From the listing below, select every line where the word "purple" appears.
***
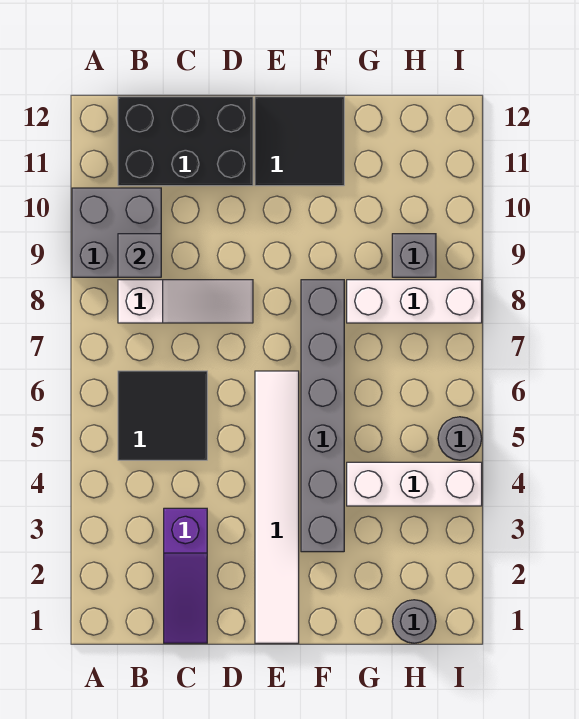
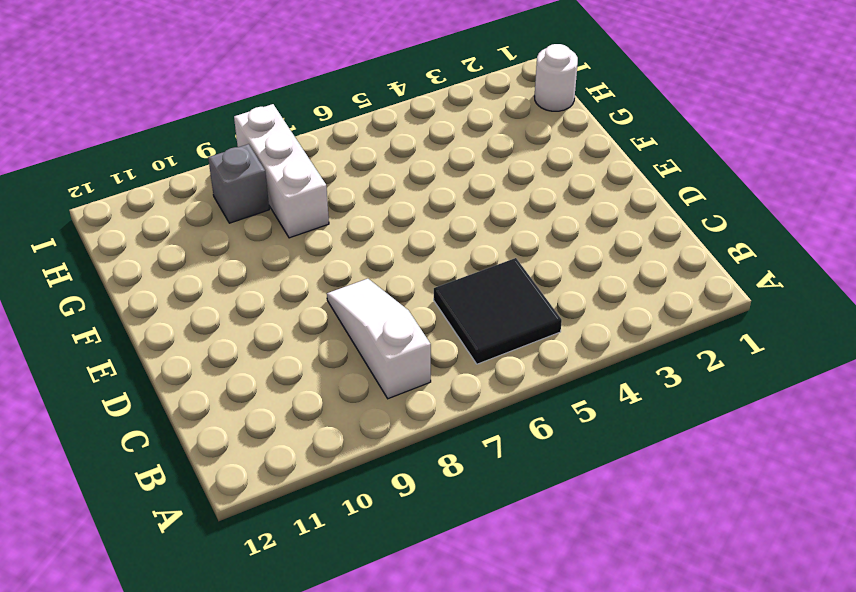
white round brick H1 level 1 -> grey round brick H1 level 1
none -> grey brick A9:B10 level 1
none -> black brick B11:D12 level 1
none -> purple slope C1:C3 level 1 top 3

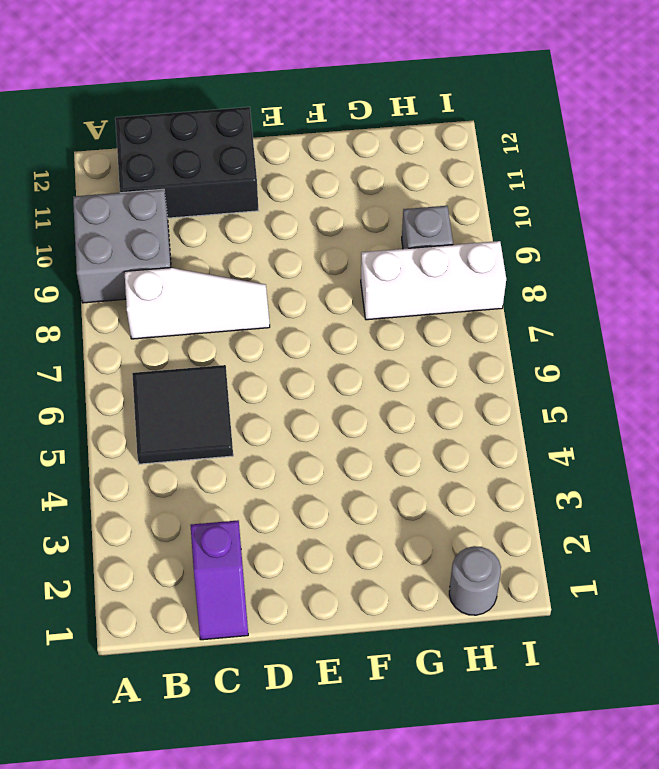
purple slope C1:C2 level 1 top 2 -> purple slope C1:C3 level 1 top 3
none -> white tile E1:E6 level 1
none -> black tile E11:F12 level 1
none -> grey brick F3:F8 level 1

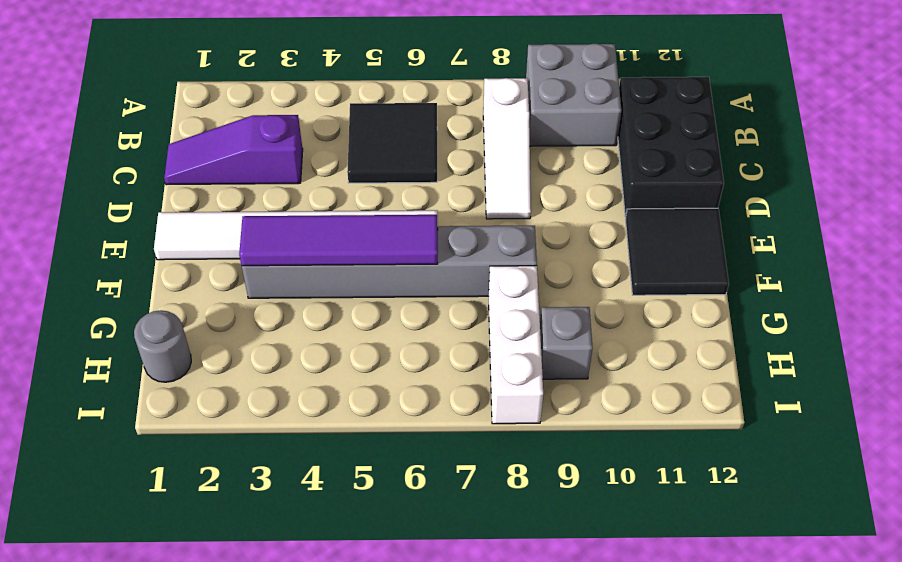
purple tile F3:F6 level 2 -> none
none -> white brick G4:I4 level 1
none -> grey round brick I5 level 1
none -> grey brick B9 level 2

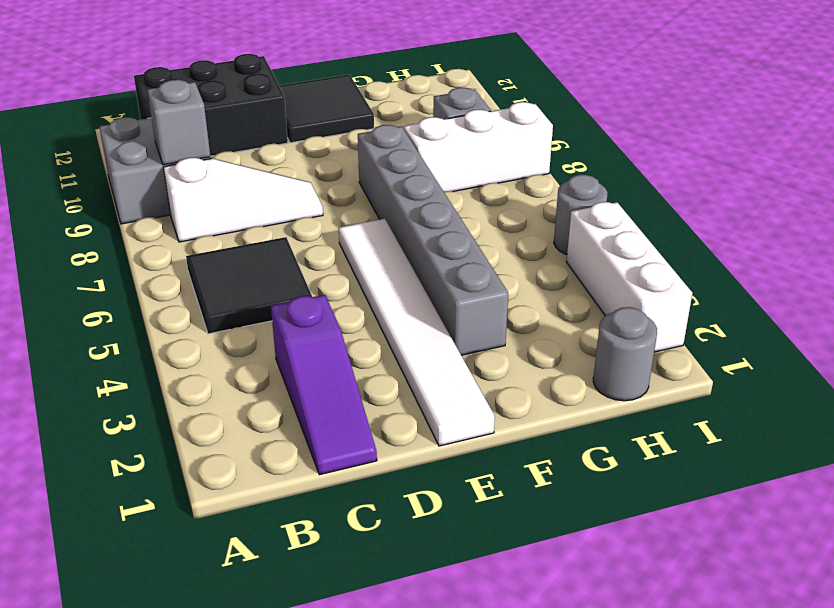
white brick I2:I4 level 1 -> white brick G4:I4 level 1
***
EXERCISE RESPONSE:
none -> purple slope C1:C3 level 1 top 3
purple slope C1:C2 level 1 top 2 -> purple slope C1:C3 level 1 top 3
purple tile F3:F6 level 2 -> none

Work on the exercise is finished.